__What the task asks__: Images don't belong in the copy. Output the rest of the data exactly.

__Records for this task__:

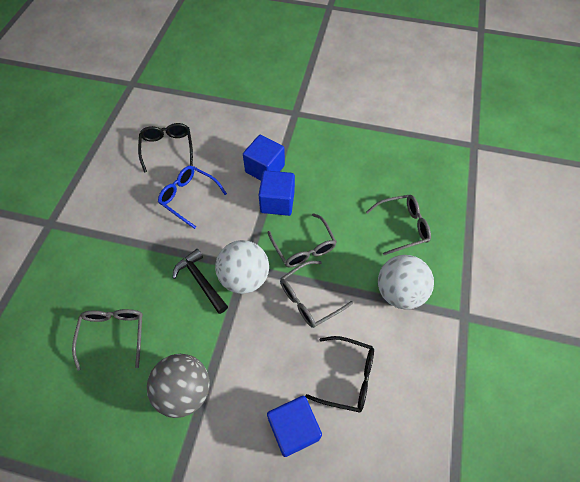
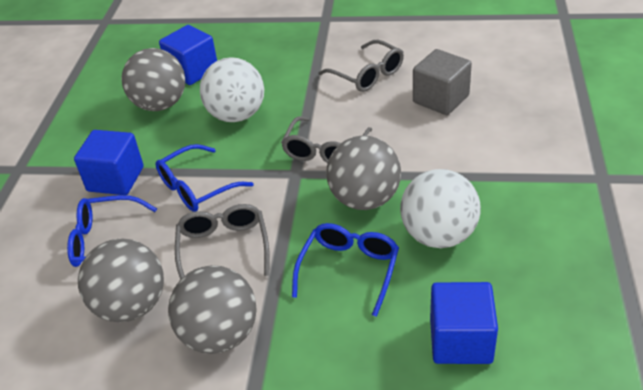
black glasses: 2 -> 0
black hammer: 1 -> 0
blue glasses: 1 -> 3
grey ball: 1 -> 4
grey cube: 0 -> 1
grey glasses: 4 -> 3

__Completed exercise__:
black glasses: 2 -> 0
black hammer: 1 -> 0
blue glasses: 1 -> 3
grey ball: 1 -> 4
grey cube: 0 -> 1
grey glasses: 4 -> 3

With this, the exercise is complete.